# Task input:
/---

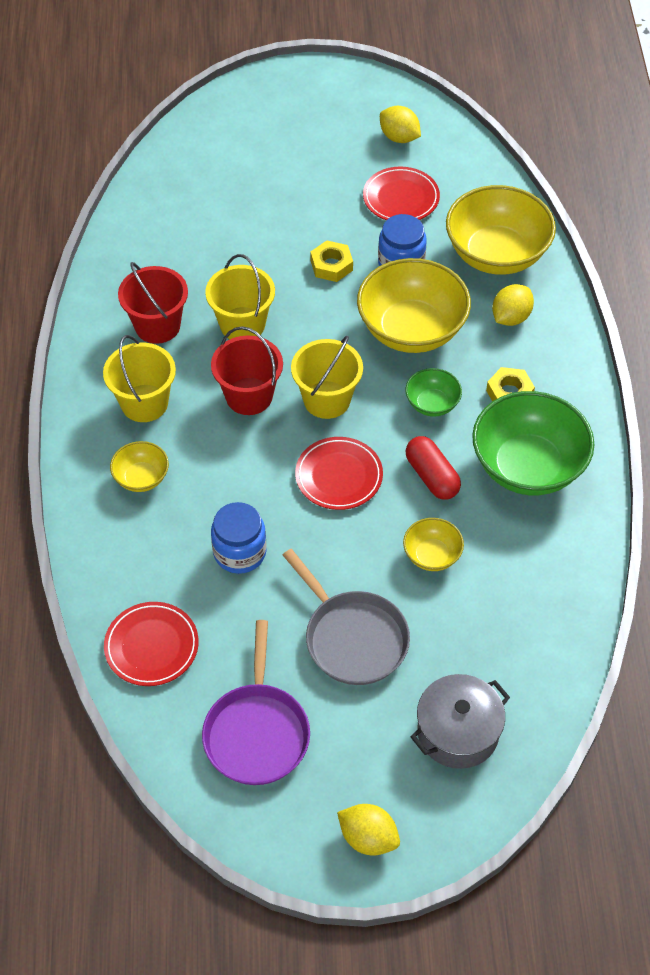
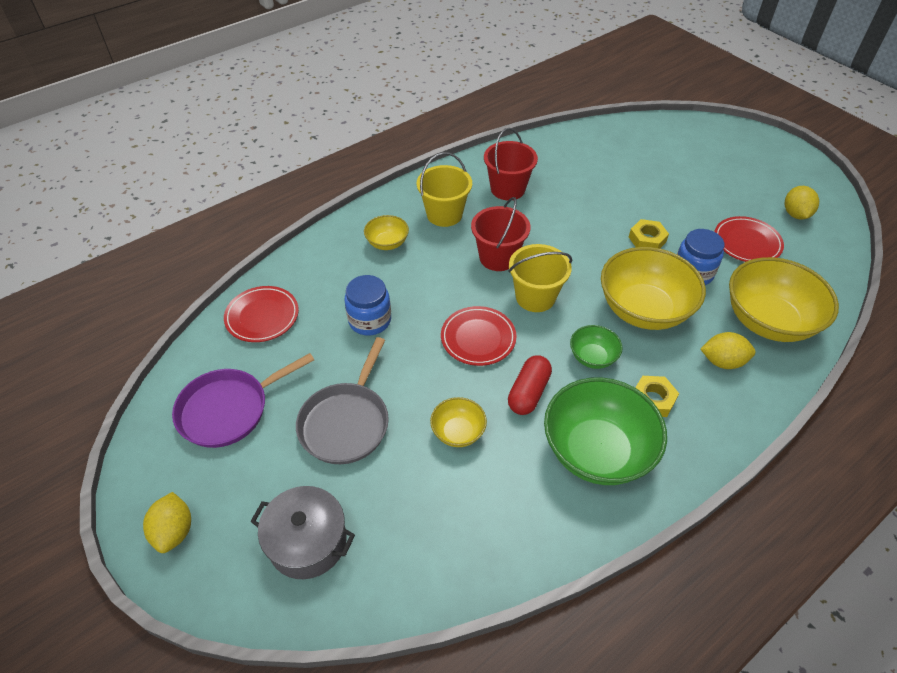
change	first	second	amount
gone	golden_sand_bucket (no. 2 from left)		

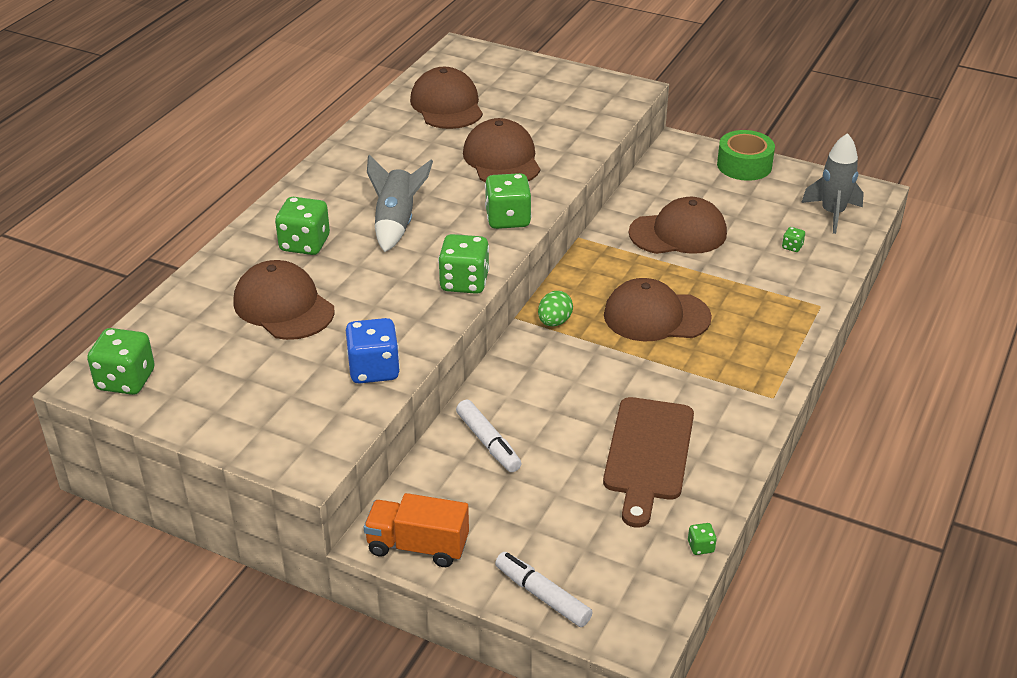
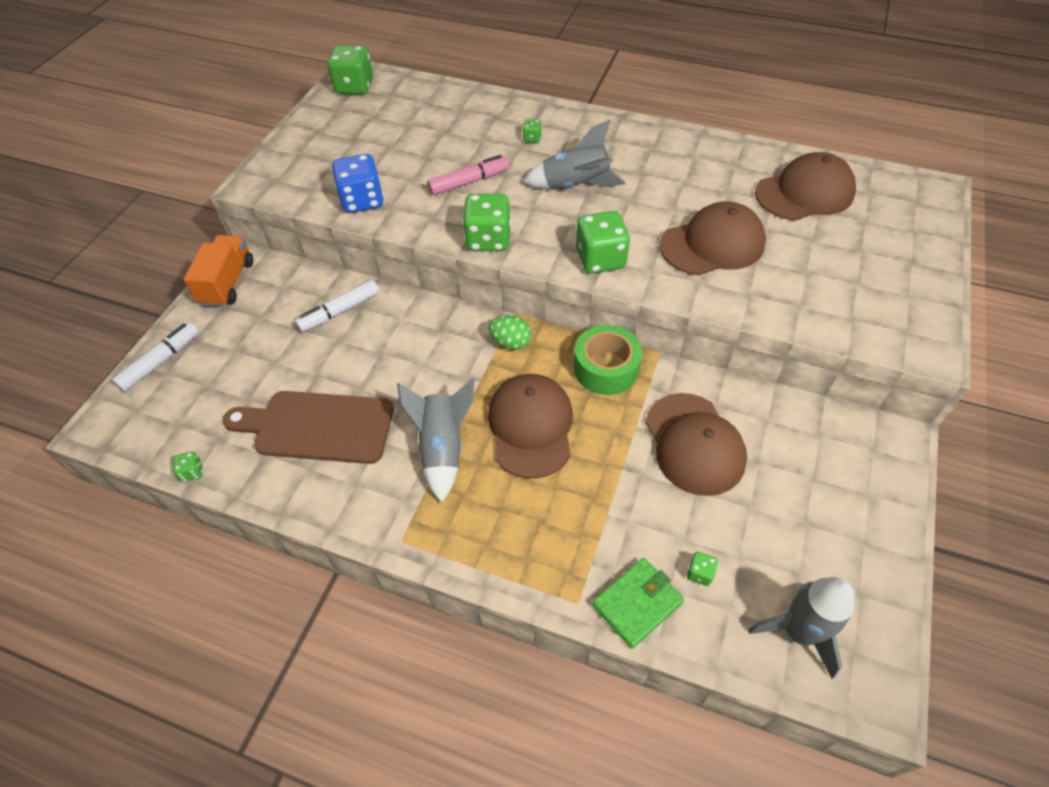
change	first	second	amount
gone	brown_cap (no. 1 from left)		
scaled	green_game_die (no. 2 from left in the first image)	green_game_die (no. 4 from left)	x0.45
shifted	green_tape		
new		ash-grey_toy_rocket (no. 1 from left)	
new		rose-pink_felt_pen	
new		green_wallet	

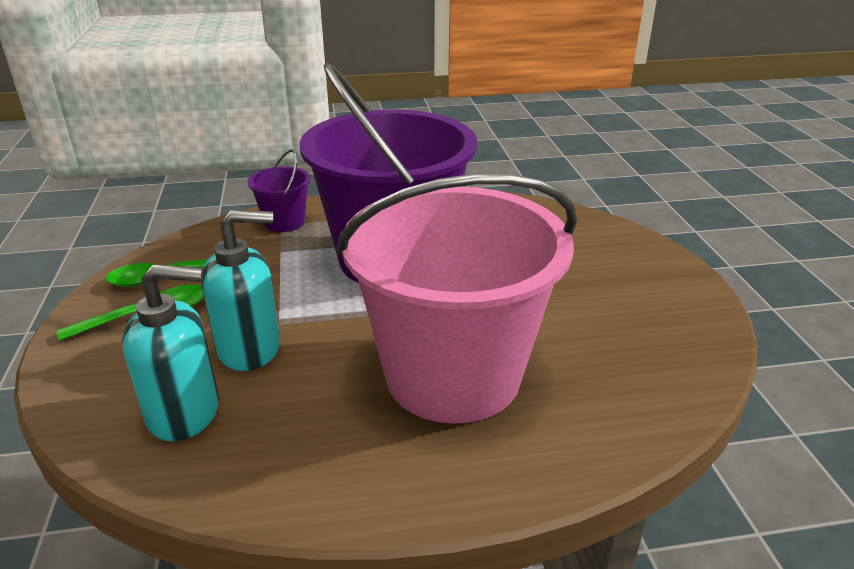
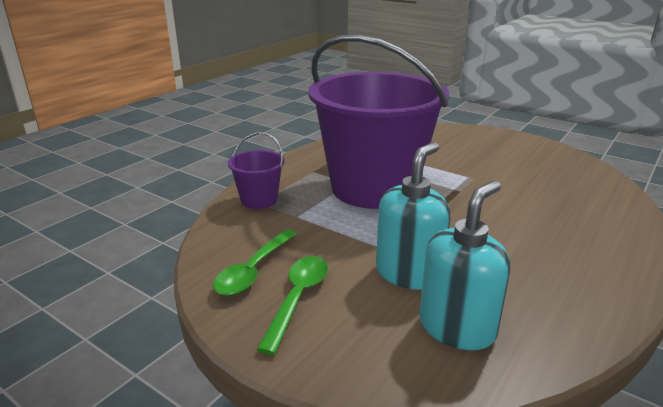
change	first	second	amount
gone	rose-pink_sand_bucket		

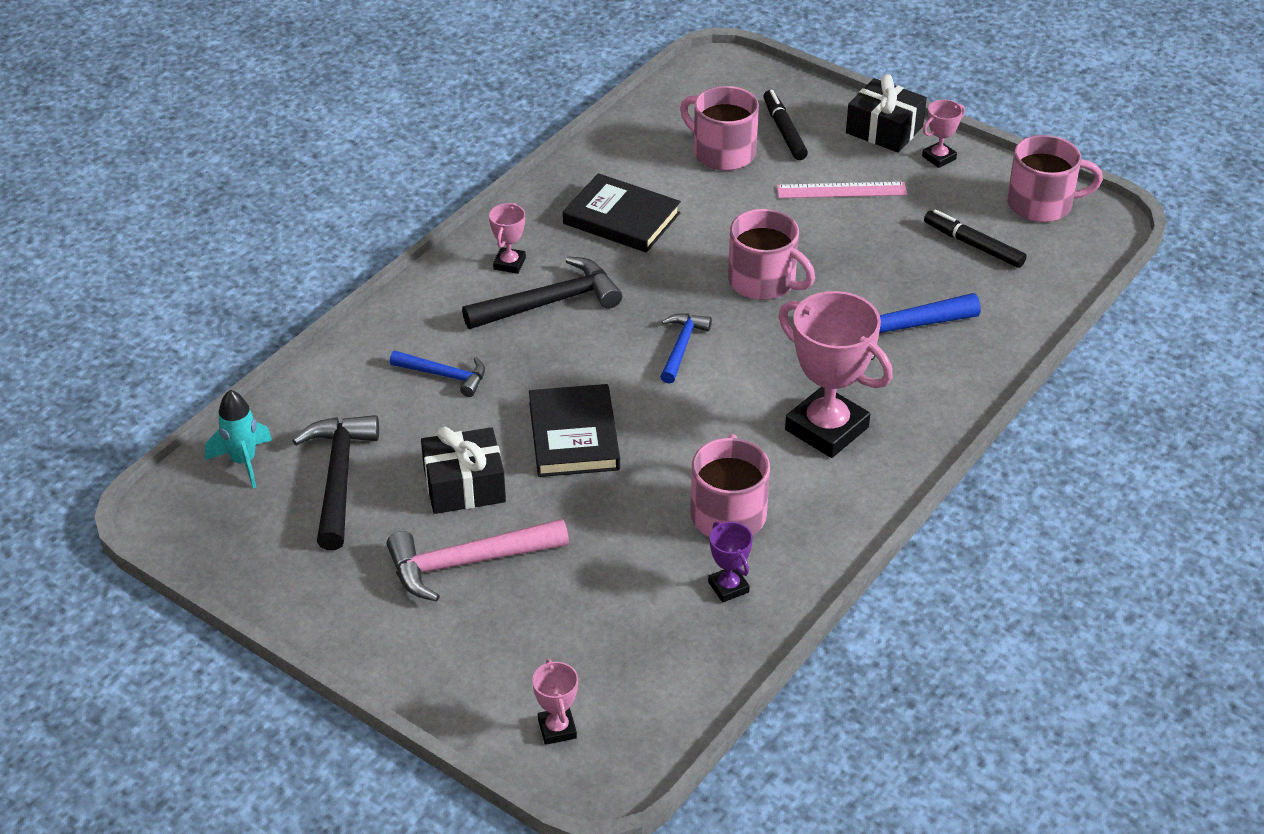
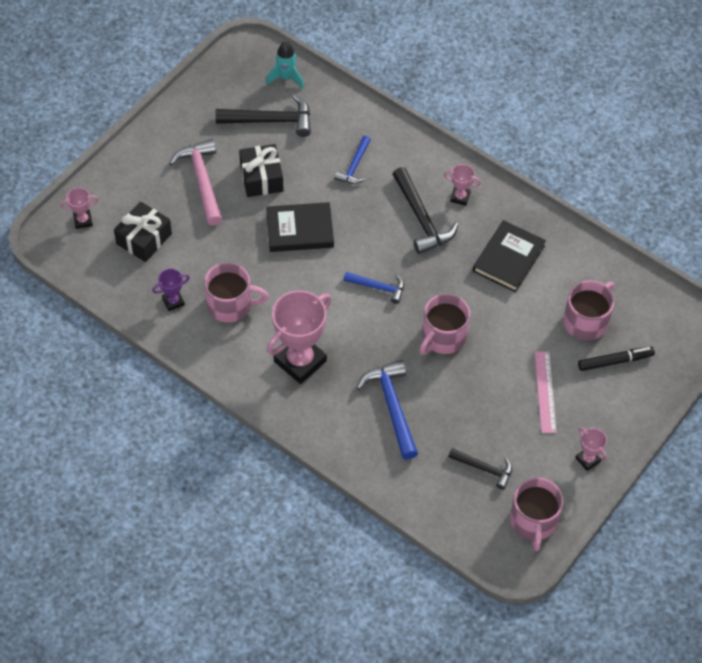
change	first	second	amount
shifted	jet-black_gift (no. 2 from left in the first image)	jet-black_gift (no. 1 from left)	
swapped	jet-black_felt_pen (no. 2 from left)	jet-black_claw_hammer (no. 3 from left)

\---

# Problem:
Quote the data exactly, leaving every image out of the copy.

# Result of this task:
change	first	second	amount
gone	golden_sand_bucket (no. 2 from left)		

change	first	second	amount
gone	brown_cap (no. 1 from left)		
scaled	green_game_die (no. 2 from left in the first image)	green_game_die (no. 4 from left)	x0.45
shifted	green_tape		
new		ash-grey_toy_rocket (no. 1 from left)	
new		rose-pink_felt_pen	
new		green_wallet	

change	first	second	amount
gone	rose-pink_sand_bucket		

change	first	second	amount
shifted	jet-black_gift (no. 2 from left in the first image)	jet-black_gift (no. 1 from left)	
swapped	jet-black_felt_pen (no. 2 from left)	jet-black_claw_hammer (no. 3 from left)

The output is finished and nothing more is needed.